# TASK ITEM
Nothing but the lines below from the first through the one with "(546, 364) = (550, 330): brown book -> none" should appear, printed exactly; please leave pictures out.

Data entries
◆ ◆ ◆

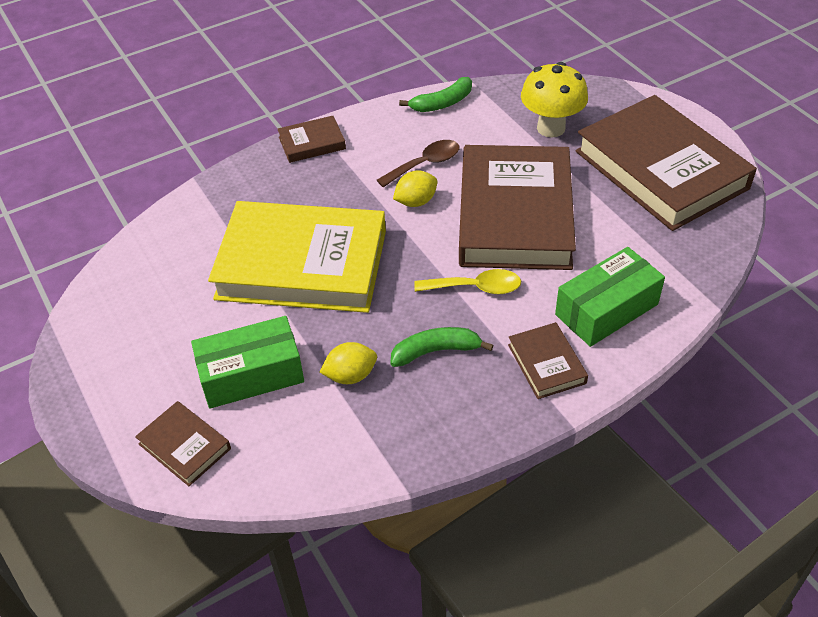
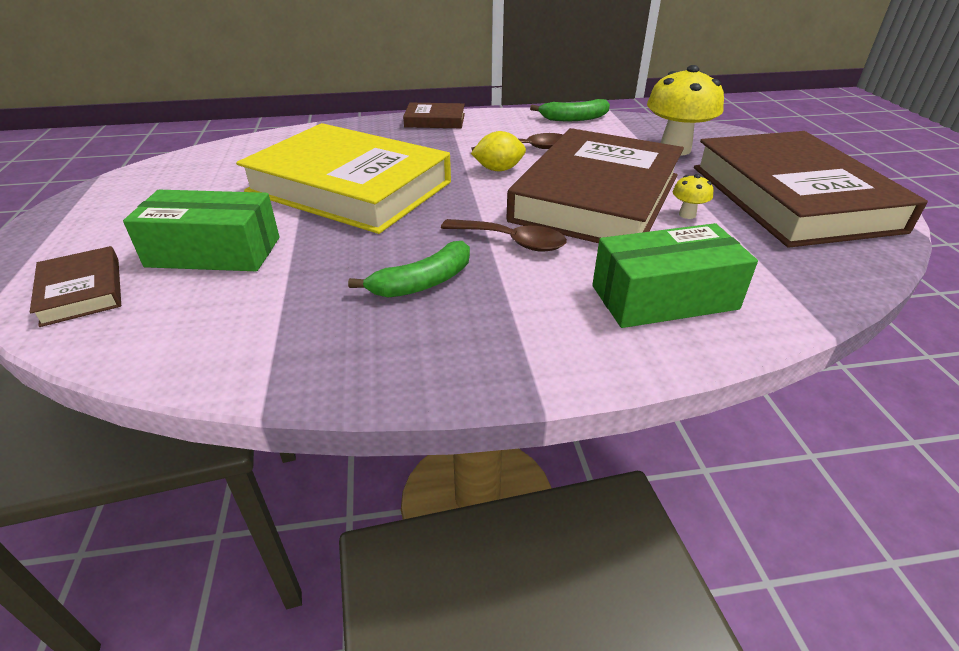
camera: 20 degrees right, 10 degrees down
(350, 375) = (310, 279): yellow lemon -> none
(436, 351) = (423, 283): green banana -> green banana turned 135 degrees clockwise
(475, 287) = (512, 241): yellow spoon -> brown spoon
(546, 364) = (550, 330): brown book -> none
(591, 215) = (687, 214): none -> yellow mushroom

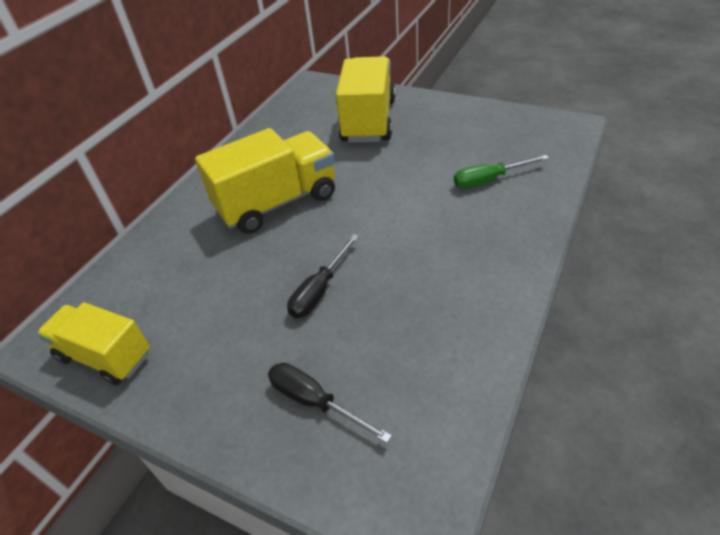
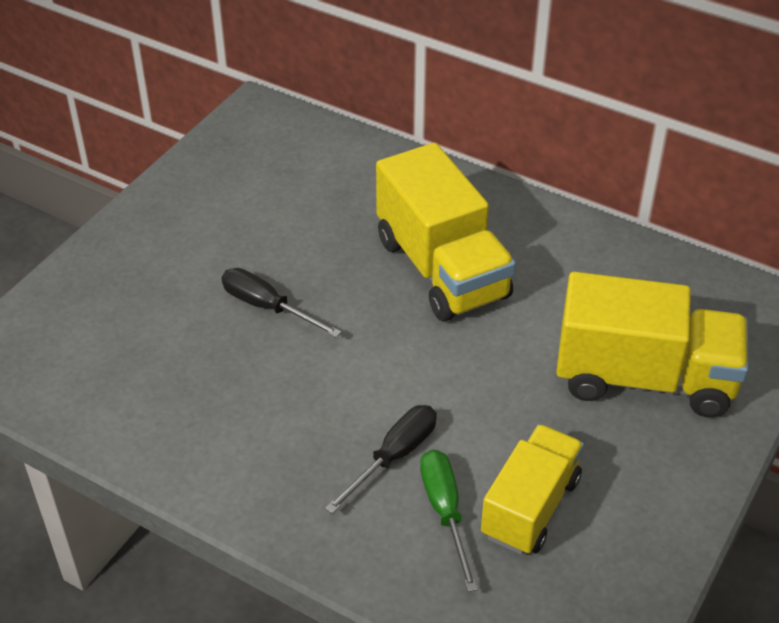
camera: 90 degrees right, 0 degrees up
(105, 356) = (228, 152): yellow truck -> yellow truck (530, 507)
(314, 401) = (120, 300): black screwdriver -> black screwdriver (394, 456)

◆ ◆ ◆

# FINISHED EXERCISE
camera: 20 degrees right, 10 degrees down
(350, 375) = (310, 279): yellow lemon -> none
(436, 351) = (423, 283): green banana -> green banana turned 135 degrees clockwise
(475, 287) = (512, 241): yellow spoon -> brown spoon
(546, 364) = (550, 330): brown book -> none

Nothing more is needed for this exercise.